Records from a dataset:
━━━━━━━━

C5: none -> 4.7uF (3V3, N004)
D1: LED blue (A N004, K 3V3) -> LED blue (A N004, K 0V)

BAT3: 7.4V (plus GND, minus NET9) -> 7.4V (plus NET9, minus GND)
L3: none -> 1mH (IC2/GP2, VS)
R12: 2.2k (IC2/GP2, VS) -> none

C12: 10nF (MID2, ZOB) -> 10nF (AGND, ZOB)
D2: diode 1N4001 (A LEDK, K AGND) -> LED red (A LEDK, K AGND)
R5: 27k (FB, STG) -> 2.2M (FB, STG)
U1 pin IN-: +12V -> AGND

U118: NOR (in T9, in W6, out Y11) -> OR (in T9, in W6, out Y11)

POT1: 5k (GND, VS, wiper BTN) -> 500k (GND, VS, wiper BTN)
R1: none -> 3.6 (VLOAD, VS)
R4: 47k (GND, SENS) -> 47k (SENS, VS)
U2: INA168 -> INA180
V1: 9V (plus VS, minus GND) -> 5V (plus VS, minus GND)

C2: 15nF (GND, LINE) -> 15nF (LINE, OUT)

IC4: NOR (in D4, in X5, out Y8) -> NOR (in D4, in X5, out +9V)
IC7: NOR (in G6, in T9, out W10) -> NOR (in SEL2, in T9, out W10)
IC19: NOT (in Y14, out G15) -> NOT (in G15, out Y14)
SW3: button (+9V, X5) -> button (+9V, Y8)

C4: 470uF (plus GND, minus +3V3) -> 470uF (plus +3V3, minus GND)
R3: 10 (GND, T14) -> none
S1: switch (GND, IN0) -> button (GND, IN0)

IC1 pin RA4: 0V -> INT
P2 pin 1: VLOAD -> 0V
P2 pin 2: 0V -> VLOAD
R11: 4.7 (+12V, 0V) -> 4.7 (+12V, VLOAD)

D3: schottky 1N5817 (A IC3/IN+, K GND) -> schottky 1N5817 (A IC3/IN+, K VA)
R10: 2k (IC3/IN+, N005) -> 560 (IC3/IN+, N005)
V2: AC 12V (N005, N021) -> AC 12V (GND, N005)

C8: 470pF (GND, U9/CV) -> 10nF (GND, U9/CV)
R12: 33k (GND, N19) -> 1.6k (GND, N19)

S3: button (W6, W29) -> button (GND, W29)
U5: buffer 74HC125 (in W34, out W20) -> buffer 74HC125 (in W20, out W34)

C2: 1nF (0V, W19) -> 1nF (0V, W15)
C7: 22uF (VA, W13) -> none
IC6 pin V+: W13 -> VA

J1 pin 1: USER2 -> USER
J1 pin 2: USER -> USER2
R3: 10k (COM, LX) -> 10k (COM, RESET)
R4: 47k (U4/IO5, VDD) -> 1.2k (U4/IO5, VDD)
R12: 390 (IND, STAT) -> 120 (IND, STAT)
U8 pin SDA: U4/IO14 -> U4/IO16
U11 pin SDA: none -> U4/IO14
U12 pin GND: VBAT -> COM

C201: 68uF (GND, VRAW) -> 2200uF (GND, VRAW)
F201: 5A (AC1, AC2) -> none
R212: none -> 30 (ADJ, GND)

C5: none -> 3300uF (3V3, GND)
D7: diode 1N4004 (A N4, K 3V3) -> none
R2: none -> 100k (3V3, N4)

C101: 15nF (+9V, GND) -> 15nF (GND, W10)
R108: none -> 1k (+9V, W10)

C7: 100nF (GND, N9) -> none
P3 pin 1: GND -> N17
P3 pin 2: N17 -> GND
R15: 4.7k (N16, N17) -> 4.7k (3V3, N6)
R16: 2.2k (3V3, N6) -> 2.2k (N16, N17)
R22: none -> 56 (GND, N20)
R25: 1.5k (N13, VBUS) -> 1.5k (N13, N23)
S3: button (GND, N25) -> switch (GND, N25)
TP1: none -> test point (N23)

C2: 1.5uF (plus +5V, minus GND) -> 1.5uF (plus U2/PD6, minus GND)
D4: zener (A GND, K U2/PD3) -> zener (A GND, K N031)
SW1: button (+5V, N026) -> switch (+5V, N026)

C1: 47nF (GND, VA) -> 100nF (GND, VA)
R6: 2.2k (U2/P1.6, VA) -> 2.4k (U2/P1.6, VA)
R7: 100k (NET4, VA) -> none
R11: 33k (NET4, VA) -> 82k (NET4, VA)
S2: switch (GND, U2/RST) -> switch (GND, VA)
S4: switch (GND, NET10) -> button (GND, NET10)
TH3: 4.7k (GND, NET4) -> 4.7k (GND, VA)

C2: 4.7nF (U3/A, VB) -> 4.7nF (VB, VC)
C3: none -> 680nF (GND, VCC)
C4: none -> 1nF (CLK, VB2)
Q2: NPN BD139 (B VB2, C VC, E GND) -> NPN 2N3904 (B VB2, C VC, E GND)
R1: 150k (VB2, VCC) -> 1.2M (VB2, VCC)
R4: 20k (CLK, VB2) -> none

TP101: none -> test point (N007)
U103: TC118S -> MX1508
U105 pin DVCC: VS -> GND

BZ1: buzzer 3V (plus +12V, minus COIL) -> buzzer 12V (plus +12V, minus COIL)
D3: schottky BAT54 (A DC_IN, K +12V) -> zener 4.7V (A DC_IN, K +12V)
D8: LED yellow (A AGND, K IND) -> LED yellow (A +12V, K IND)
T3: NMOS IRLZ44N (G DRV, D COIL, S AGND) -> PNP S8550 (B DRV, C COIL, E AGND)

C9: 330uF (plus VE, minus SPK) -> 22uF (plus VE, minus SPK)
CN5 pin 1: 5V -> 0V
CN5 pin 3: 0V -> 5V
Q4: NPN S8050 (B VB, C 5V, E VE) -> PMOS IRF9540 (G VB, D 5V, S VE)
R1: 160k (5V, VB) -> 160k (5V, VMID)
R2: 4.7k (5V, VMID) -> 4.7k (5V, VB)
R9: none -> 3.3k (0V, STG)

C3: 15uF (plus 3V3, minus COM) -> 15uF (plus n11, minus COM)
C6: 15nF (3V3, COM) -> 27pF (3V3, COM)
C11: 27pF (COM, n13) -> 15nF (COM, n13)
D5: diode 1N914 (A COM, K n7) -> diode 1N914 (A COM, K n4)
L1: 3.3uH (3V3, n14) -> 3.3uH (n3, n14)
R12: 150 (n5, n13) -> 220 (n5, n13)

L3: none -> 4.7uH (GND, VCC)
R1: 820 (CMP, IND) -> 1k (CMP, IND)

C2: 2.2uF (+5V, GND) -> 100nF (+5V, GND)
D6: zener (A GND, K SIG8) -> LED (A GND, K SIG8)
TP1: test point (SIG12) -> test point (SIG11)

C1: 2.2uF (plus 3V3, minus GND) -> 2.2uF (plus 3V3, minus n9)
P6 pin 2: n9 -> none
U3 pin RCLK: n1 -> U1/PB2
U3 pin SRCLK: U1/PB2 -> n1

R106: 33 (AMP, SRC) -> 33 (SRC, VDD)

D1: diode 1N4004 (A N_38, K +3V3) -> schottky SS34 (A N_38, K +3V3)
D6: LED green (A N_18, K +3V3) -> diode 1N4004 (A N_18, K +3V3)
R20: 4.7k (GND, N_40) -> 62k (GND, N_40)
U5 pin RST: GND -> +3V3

━━━━━━━━

▶ Exercise instructions:
Counting every line of the entries that holds the word "test", report the total and no other text.

▶ Your response:
3